## Exercise description
The reply should be one number: how many lines of the data below contain "yellow".

## Information supplied
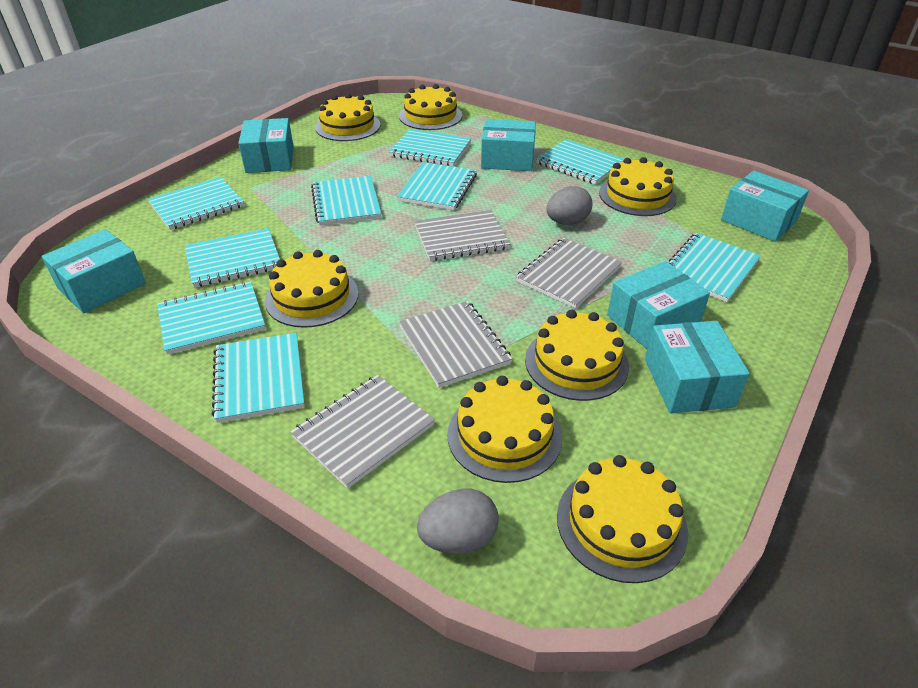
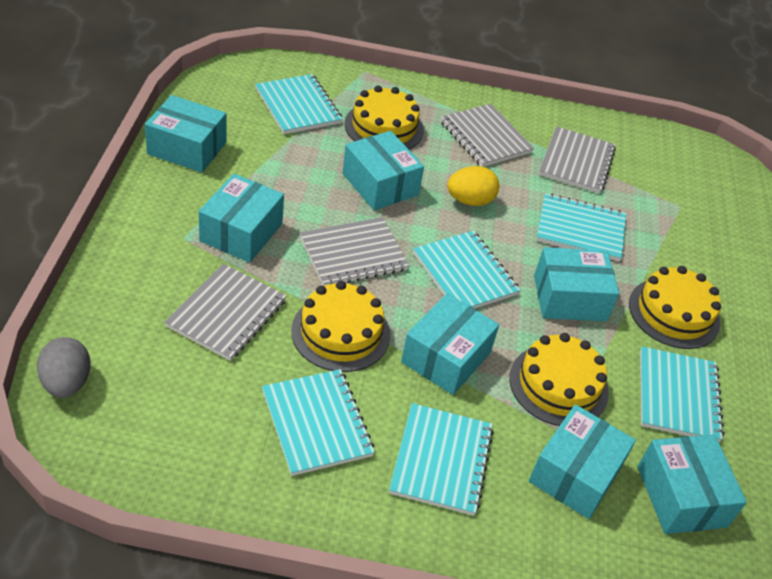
grey egg: [417,488,499,554] [547,186,593,225] = 2 -> [37,337,91,398] = 1
turquoise box: [42,229,146,313] [238,118,294,173] [481,119,536,171] [607,261,710,349] [645,321,750,413] [721,171,809,242] = 6 -> [145,95,226,173] [199,174,284,262] [342,131,424,210] [401,293,499,395] [529,404,636,519] [534,247,619,321] [638,434,747,534] = 7
turquoise notebook: [148,177,244,230] [157,282,266,355] [185,228,280,288] [212,333,304,423] [311,176,381,225] [389,129,471,167] [397,162,477,210] [536,139,624,185] [668,233,761,302] = 9 -> [255,74,342,134] [262,369,375,476] [389,403,494,516] [413,231,520,309] [536,193,626,261] [640,346,724,442] = 6
yellow cake: [265,250,358,328] [315,93,380,141] [399,84,462,130] [447,376,562,483] [525,310,629,401] [557,455,688,583] [599,157,677,216] = 7 -> [291,281,390,372] [344,85,424,149] [509,333,609,426] [629,266,721,349] = 4
yellow egg: none = 0 -> [447,166,499,206] = 1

## Completed task
2